Aim of the task: Every entry in the listing below has to be transcribed exactly.

§

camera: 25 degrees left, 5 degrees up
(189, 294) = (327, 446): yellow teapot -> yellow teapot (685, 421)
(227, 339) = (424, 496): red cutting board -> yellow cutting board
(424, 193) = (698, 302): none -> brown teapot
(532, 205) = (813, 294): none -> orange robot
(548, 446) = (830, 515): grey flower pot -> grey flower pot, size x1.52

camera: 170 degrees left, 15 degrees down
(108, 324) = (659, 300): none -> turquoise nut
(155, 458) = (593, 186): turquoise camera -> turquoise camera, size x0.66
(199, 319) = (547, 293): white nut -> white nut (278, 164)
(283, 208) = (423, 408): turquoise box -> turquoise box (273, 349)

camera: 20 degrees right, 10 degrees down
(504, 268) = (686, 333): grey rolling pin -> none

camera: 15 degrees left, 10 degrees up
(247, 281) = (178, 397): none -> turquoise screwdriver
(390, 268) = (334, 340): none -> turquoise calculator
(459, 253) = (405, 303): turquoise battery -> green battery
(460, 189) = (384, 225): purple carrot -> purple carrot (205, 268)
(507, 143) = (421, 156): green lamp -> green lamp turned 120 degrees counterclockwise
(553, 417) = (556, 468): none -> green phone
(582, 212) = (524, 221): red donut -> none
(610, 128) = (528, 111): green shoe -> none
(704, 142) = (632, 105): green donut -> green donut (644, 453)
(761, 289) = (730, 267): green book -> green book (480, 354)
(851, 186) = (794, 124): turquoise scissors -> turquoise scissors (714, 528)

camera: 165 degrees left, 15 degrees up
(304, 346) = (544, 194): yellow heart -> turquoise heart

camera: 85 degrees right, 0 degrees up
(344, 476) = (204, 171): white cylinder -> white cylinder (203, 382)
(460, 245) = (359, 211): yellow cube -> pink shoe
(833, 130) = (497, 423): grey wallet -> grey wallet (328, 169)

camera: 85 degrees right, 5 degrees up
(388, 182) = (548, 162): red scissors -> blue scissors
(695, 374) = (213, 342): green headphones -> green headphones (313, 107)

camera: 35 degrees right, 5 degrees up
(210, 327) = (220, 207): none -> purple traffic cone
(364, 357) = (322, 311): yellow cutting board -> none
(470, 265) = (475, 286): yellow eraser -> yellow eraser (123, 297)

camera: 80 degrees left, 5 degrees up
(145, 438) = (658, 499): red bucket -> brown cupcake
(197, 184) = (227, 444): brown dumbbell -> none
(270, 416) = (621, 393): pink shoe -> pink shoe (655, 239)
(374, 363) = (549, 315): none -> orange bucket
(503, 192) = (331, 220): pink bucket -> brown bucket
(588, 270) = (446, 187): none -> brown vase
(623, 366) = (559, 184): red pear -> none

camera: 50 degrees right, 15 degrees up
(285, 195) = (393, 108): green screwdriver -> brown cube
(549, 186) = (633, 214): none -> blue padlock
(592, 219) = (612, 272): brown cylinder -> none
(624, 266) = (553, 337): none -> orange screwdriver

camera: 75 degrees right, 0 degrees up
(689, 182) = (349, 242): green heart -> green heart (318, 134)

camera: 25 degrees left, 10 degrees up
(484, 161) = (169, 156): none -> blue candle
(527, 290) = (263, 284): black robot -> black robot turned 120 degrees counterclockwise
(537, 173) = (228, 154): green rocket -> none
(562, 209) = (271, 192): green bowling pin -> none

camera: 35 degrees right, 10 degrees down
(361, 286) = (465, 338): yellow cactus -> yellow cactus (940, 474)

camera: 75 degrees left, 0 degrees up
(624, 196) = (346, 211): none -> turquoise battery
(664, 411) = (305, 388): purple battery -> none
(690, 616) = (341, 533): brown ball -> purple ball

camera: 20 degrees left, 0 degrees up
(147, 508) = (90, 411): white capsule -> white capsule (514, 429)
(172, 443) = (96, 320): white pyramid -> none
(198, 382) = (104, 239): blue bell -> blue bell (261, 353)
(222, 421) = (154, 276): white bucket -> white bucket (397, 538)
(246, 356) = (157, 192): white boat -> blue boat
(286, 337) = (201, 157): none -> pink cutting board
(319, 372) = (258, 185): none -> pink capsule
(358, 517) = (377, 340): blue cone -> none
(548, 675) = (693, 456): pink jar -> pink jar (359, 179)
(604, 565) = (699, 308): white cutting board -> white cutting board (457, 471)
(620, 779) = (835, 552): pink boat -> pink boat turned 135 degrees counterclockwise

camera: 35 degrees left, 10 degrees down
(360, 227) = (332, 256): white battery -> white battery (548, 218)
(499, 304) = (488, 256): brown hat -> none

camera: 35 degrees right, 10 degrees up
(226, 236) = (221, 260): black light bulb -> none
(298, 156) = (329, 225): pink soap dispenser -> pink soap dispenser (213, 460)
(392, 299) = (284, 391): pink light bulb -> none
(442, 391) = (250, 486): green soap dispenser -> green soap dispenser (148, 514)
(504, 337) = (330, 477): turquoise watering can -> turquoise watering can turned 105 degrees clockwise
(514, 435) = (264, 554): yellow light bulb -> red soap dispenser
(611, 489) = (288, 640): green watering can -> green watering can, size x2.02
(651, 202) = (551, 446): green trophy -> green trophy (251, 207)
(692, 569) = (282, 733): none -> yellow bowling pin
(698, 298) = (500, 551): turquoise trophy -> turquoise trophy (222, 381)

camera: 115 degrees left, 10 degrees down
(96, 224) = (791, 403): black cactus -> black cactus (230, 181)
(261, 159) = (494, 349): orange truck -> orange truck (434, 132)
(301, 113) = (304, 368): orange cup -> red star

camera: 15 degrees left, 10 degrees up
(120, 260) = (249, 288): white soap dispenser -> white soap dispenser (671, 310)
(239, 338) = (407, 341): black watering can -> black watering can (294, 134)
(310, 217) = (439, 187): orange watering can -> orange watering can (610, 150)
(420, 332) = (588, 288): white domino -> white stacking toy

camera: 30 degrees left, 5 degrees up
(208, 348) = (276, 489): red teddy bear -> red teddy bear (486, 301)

§

Result of this task:
camera: 25 degrees left, 5 degrees up
(189, 294) = (327, 446): yellow teapot -> yellow teapot (685, 421)
(227, 339) = (424, 496): red cutting board -> yellow cutting board
(424, 193) = (698, 302): none -> brown teapot
(532, 205) = (813, 294): none -> orange robot
(548, 446) = (830, 515): grey flower pot -> grey flower pot, size x1.52

camera: 170 degrees left, 15 degrees down
(108, 324) = (659, 300): none -> turquoise nut
(155, 458) = (593, 186): turquoise camera -> turquoise camera, size x0.66
(199, 319) = (547, 293): white nut -> white nut (278, 164)
(283, 208) = (423, 408): turquoise box -> turquoise box (273, 349)

camera: 20 degrees right, 10 degrees down
(504, 268) = (686, 333): grey rolling pin -> none

camera: 15 degrees left, 10 degrees up
(247, 281) = (178, 397): none -> turquoise screwdriver
(390, 268) = (334, 340): none -> turquoise calculator
(459, 253) = (405, 303): turquoise battery -> green battery
(460, 189) = (384, 225): purple carrot -> purple carrot (205, 268)
(507, 143) = (421, 156): green lamp -> green lamp turned 120 degrees counterclockwise
(553, 417) = (556, 468): none -> green phone
(582, 212) = (524, 221): red donut -> none
(610, 128) = (528, 111): green shoe -> none
(704, 142) = (632, 105): green donut -> green donut (644, 453)
(761, 289) = (730, 267): green book -> green book (480, 354)
(851, 186) = (794, 124): turquoise scissors -> turquoise scissors (714, 528)

camera: 165 degrees left, 15 degrees up
(304, 346) = (544, 194): yellow heart -> turquoise heart

camera: 85 degrees right, 0 degrees up
(344, 476) = (204, 171): white cylinder -> white cylinder (203, 382)
(460, 245) = (359, 211): yellow cube -> pink shoe
(833, 130) = (497, 423): grey wallet -> grey wallet (328, 169)

camera: 85 degrees right, 5 degrees up
(388, 182) = (548, 162): red scissors -> blue scissors
(695, 374) = (213, 342): green headphones -> green headphones (313, 107)

camera: 35 degrees right, 5 degrees up
(210, 327) = (220, 207): none -> purple traffic cone
(364, 357) = (322, 311): yellow cutting board -> none
(470, 265) = (475, 286): yellow eraser -> yellow eraser (123, 297)

camera: 80 degrees left, 5 degrees up
(145, 438) = (658, 499): red bucket -> brown cupcake
(197, 184) = (227, 444): brown dumbbell -> none
(270, 416) = (621, 393): pink shoe -> pink shoe (655, 239)
(374, 363) = (549, 315): none -> orange bucket
(503, 192) = (331, 220): pink bucket -> brown bucket
(588, 270) = (446, 187): none -> brown vase
(623, 366) = (559, 184): red pear -> none

camera: 50 degrees right, 15 degrees up
(285, 195) = (393, 108): green screwdriver -> brown cube
(549, 186) = (633, 214): none -> blue padlock
(592, 219) = (612, 272): brown cylinder -> none
(624, 266) = (553, 337): none -> orange screwdriver

camera: 75 degrees right, 0 degrees up
(689, 182) = (349, 242): green heart -> green heart (318, 134)

camera: 25 degrees left, 10 degrees up
(484, 161) = (169, 156): none -> blue candle
(527, 290) = (263, 284): black robot -> black robot turned 120 degrees counterclockwise
(537, 173) = (228, 154): green rocket -> none
(562, 209) = (271, 192): green bowling pin -> none

camera: 35 degrees right, 10 degrees down
(361, 286) = (465, 338): yellow cactus -> yellow cactus (940, 474)

camera: 75 degrees left, 0 degrees up
(624, 196) = (346, 211): none -> turquoise battery
(664, 411) = (305, 388): purple battery -> none
(690, 616) = (341, 533): brown ball -> purple ball

camera: 20 degrees left, 0 degrees up
(147, 508) = (90, 411): white capsule -> white capsule (514, 429)
(172, 443) = (96, 320): white pyramid -> none
(198, 382) = (104, 239): blue bell -> blue bell (261, 353)
(222, 421) = (154, 276): white bucket -> white bucket (397, 538)
(246, 356) = (157, 192): white boat -> blue boat
(286, 337) = (201, 157): none -> pink cutting board
(319, 372) = (258, 185): none -> pink capsule
(358, 517) = (377, 340): blue cone -> none
(548, 675) = (693, 456): pink jar -> pink jar (359, 179)
(604, 565) = (699, 308): white cutting board -> white cutting board (457, 471)
(620, 779) = (835, 552): pink boat -> pink boat turned 135 degrees counterclockwise

camera: 35 degrees left, 10 degrees down
(360, 227) = (332, 256): white battery -> white battery (548, 218)
(499, 304) = (488, 256): brown hat -> none

camera: 35 degrees right, 10 degrees up
(226, 236) = (221, 260): black light bulb -> none
(298, 156) = (329, 225): pink soap dispenser -> pink soap dispenser (213, 460)
(392, 299) = (284, 391): pink light bulb -> none
(442, 391) = (250, 486): green soap dispenser -> green soap dispenser (148, 514)
(504, 337) = (330, 477): turquoise watering can -> turquoise watering can turned 105 degrees clockwise
(514, 435) = (264, 554): yellow light bulb -> red soap dispenser
(611, 489) = (288, 640): green watering can -> green watering can, size x2.02
(651, 202) = (551, 446): green trophy -> green trophy (251, 207)
(692, 569) = (282, 733): none -> yellow bowling pin
(698, 298) = (500, 551): turquoise trophy -> turquoise trophy (222, 381)

camera: 115 degrees left, 10 degrees down
(96, 224) = (791, 403): black cactus -> black cactus (230, 181)
(261, 159) = (494, 349): orange truck -> orange truck (434, 132)
(301, 113) = (304, 368): orange cup -> red star

camera: 15 degrees left, 10 degrees up
(120, 260) = (249, 288): white soap dispenser -> white soap dispenser (671, 310)
(239, 338) = (407, 341): black watering can -> black watering can (294, 134)
(310, 217) = (439, 187): orange watering can -> orange watering can (610, 150)
(420, 332) = (588, 288): white domino -> white stacking toy

camera: 30 degrees left, 5 degrees up
(208, 348) = (276, 489): red teddy bear -> red teddy bear (486, 301)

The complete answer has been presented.